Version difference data
┄┄┄┄┄┄
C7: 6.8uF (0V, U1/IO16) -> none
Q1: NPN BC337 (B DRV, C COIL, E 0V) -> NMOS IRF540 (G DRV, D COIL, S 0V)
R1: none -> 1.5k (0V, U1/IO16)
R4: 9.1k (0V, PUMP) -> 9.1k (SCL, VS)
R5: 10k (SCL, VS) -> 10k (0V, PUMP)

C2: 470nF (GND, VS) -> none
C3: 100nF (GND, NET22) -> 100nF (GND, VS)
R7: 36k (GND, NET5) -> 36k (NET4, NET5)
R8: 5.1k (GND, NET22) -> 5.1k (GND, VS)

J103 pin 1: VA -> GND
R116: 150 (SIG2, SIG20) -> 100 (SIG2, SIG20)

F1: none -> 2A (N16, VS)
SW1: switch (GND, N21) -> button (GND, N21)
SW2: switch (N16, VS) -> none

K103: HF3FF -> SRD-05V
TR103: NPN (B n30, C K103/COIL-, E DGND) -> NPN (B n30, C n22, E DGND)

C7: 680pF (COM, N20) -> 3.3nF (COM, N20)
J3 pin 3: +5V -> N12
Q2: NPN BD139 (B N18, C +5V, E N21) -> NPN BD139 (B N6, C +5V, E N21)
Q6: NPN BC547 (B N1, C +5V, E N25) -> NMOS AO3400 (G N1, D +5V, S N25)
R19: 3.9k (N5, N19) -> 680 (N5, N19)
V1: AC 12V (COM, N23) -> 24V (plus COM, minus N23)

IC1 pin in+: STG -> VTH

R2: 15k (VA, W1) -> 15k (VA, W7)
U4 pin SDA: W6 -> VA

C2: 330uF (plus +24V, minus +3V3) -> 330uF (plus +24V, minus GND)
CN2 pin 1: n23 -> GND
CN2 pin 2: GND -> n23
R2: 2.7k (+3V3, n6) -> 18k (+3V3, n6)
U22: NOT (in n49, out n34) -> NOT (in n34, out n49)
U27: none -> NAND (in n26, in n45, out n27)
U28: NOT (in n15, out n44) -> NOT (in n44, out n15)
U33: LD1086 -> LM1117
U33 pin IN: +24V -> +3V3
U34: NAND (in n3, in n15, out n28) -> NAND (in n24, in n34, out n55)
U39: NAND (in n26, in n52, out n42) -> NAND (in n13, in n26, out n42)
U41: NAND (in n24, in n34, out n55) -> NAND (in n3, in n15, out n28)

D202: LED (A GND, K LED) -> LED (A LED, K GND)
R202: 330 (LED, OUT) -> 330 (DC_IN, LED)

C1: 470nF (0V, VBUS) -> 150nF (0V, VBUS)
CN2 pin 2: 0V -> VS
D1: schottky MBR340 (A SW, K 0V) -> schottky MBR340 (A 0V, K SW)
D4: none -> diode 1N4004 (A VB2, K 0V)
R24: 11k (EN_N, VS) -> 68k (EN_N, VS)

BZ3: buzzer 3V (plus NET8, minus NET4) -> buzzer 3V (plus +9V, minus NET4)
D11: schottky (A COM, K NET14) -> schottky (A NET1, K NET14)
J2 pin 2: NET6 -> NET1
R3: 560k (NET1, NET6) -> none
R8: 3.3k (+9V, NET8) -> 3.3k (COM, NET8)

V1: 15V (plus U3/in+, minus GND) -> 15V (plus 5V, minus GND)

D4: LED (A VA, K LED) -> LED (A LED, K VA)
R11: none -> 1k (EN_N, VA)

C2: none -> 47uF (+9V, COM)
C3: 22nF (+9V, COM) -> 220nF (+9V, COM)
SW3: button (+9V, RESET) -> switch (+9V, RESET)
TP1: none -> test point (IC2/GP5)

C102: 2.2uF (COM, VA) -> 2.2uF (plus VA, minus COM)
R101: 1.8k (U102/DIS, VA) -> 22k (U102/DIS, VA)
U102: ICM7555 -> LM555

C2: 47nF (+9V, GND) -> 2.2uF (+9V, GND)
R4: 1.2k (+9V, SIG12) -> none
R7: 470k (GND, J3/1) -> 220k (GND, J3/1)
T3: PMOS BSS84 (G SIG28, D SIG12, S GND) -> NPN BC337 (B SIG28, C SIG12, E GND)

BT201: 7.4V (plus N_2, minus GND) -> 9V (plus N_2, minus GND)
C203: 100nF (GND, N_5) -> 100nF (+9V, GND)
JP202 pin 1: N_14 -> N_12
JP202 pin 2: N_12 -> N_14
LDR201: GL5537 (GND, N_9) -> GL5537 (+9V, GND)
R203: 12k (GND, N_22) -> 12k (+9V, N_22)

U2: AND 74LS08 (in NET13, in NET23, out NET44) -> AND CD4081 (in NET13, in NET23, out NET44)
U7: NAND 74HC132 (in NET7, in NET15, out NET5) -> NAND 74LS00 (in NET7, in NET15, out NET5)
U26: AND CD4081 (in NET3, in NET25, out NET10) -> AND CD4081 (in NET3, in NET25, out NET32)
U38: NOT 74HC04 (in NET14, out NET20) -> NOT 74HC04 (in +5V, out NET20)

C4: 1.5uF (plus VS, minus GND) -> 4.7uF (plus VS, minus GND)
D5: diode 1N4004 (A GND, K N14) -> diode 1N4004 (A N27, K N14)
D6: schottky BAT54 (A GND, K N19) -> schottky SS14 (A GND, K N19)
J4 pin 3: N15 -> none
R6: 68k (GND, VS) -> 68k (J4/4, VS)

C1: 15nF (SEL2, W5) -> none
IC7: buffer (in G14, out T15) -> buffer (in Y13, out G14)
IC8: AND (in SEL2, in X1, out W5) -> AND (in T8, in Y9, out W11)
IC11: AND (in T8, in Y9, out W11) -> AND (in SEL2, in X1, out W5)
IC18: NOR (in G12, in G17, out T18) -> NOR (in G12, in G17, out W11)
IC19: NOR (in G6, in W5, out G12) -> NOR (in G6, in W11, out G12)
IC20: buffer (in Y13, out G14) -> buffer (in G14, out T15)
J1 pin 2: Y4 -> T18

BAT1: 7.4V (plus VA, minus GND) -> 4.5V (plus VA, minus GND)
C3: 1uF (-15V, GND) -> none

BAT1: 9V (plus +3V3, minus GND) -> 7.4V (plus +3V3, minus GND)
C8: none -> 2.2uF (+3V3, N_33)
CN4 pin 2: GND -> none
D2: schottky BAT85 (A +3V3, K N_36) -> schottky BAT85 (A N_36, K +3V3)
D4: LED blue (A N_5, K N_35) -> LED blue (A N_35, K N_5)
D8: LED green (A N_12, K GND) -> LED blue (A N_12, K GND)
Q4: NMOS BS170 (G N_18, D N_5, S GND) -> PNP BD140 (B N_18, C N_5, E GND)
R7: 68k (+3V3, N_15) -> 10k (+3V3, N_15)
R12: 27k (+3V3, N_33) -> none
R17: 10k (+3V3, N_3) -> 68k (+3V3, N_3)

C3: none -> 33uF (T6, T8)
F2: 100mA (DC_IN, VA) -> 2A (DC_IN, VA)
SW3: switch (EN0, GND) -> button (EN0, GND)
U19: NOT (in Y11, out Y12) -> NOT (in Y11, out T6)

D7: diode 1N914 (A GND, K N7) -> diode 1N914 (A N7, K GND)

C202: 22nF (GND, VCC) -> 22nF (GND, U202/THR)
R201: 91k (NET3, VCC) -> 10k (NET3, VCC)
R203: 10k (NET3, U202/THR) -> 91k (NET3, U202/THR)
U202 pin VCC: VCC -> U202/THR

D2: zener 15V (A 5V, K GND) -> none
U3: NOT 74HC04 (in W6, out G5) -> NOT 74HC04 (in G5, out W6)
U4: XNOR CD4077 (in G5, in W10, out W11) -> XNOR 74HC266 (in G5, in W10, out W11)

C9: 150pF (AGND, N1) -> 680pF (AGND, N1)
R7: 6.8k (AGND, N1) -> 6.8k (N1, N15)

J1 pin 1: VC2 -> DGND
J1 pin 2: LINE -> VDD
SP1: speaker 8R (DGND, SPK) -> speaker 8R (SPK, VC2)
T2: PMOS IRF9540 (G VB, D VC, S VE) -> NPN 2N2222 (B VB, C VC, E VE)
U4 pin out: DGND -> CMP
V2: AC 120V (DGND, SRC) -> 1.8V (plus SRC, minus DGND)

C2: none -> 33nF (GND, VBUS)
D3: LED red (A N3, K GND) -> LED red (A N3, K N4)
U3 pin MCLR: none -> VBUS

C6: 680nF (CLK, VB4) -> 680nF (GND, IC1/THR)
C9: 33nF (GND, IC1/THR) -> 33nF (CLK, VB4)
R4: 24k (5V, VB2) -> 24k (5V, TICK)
┄┄┄┄┄┄
*PROBLEM DESCRIPTION*
Starting with the line with "SW3: switch (EN0, GND) -> button (EN0, GND)" above and going on through the line with "U202 pin VCC: VCC -> U202/THR", transcribe every line exactly, both ends included, and add nothing.

*RESULT FOR THIS EXERCISE*
SW3: switch (EN0, GND) -> button (EN0, GND)
U19: NOT (in Y11, out Y12) -> NOT (in Y11, out T6)

D7: diode 1N914 (A GND, K N7) -> diode 1N914 (A N7, K GND)

C202: 22nF (GND, VCC) -> 22nF (GND, U202/THR)
R201: 91k (NET3, VCC) -> 10k (NET3, VCC)
R203: 10k (NET3, U202/THR) -> 91k (NET3, U202/THR)
U202 pin VCC: VCC -> U202/THR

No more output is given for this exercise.